Required action: Wherever a line in the material contains the word "none", copy that line.

(Given data Opens)

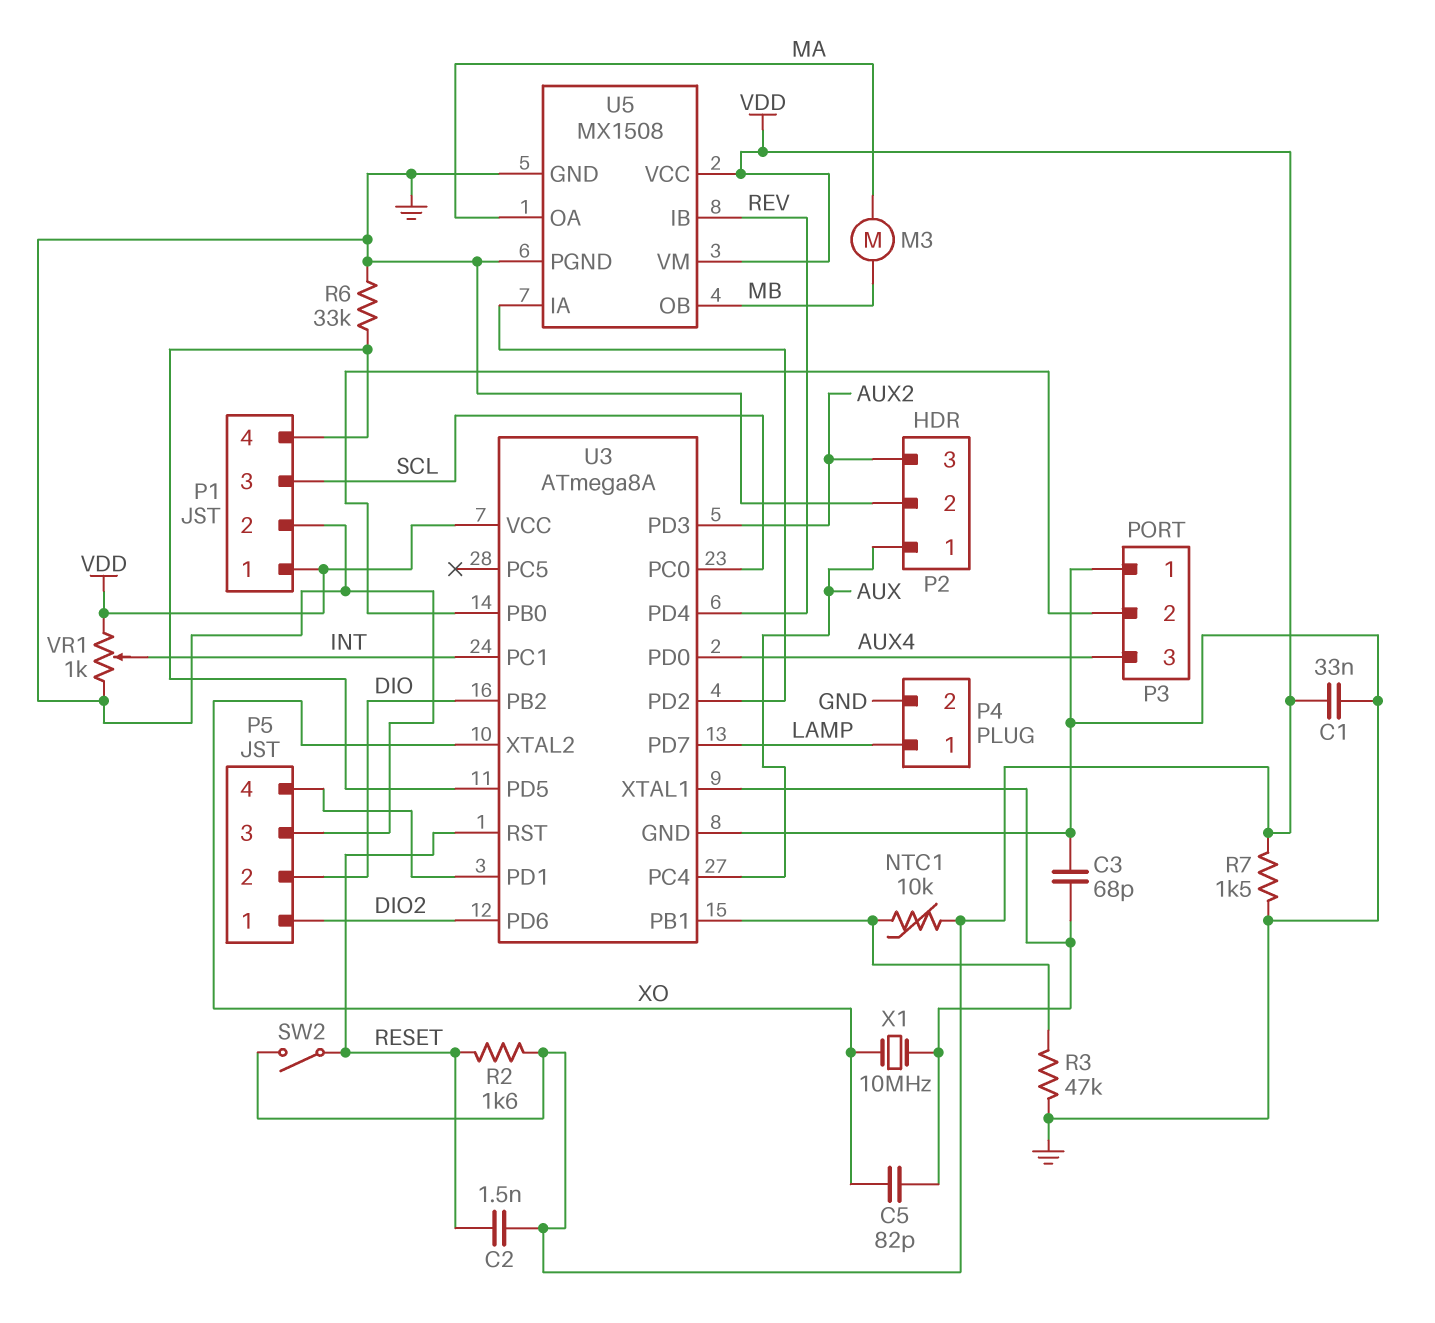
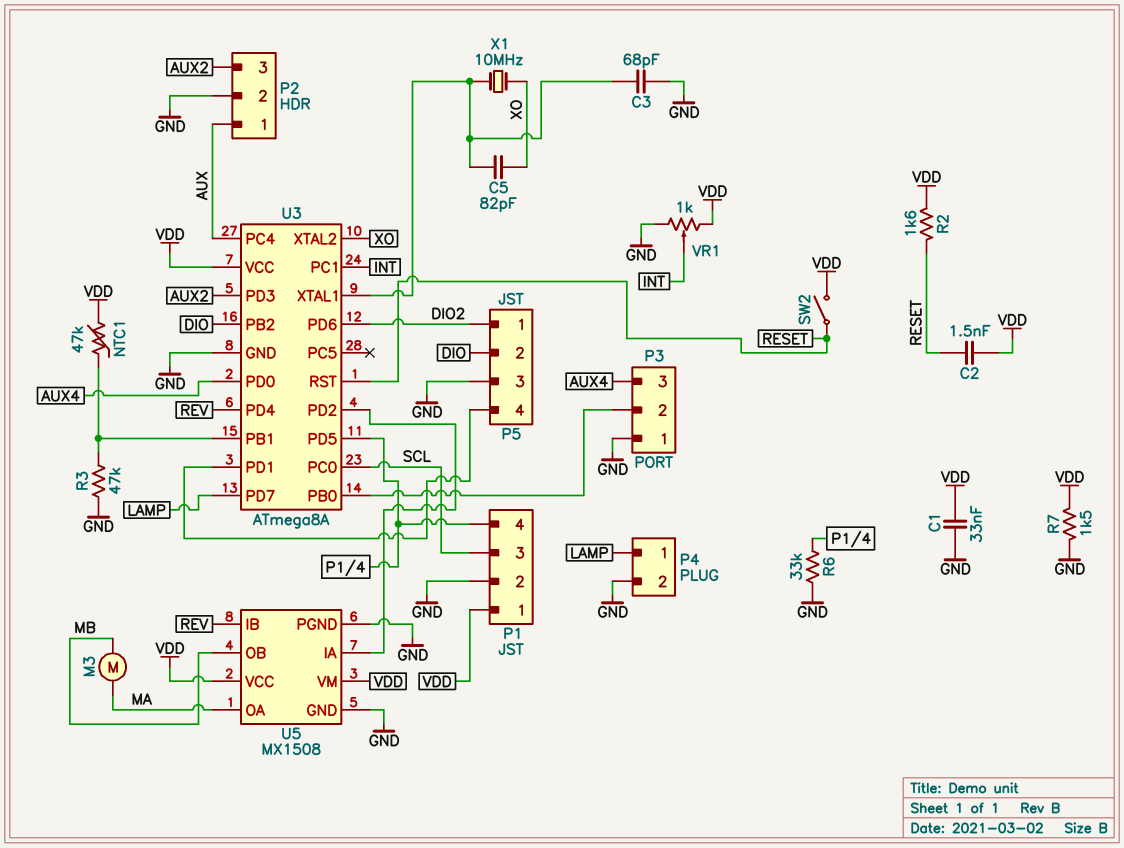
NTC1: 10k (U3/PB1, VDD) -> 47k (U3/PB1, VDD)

(Given data Closes)
(Given data Opens)

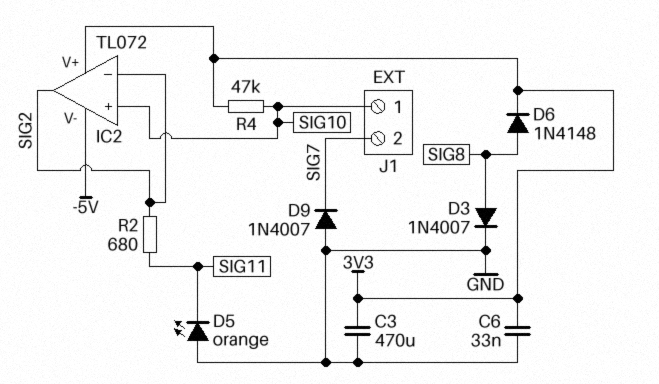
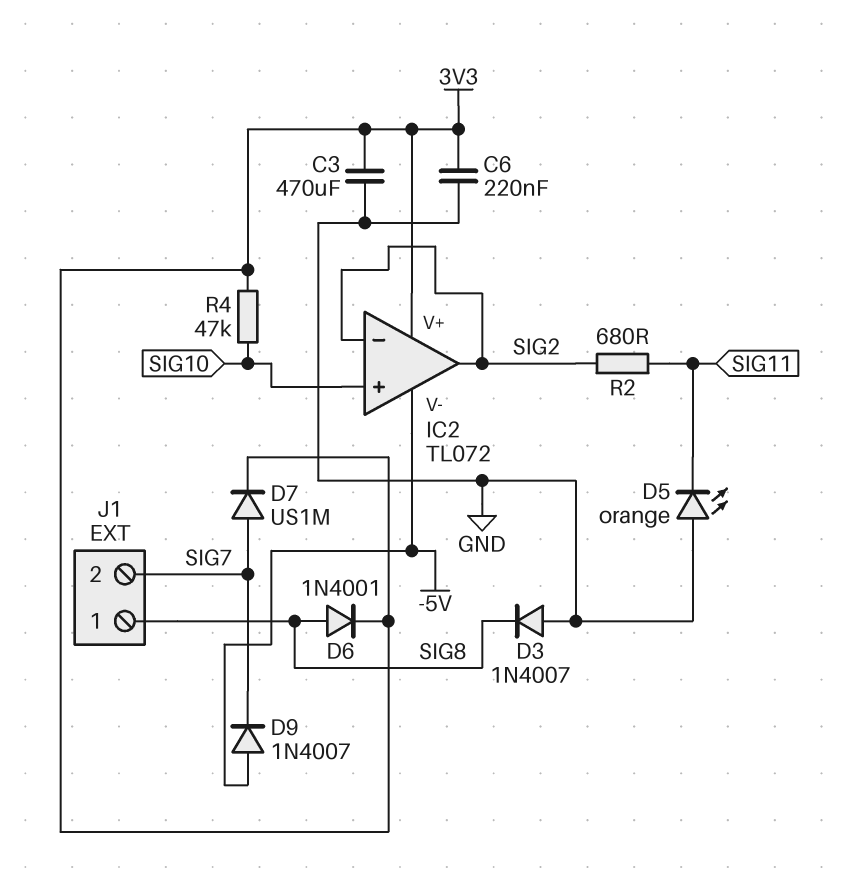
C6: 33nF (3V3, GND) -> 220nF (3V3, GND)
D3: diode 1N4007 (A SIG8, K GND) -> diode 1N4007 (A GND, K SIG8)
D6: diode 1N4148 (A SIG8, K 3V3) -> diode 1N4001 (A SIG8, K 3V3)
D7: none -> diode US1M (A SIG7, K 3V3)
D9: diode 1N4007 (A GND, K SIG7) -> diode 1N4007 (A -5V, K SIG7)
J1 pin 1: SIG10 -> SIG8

(Given data Closes)
(Given data Opens)

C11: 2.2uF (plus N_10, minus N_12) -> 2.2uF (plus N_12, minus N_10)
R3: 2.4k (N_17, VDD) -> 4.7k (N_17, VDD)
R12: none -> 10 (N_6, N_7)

(Given data Closes)

Exercise answer:
D7: none -> diode US1M (A SIG7, K 3V3)
R12: none -> 10 (N_6, N_7)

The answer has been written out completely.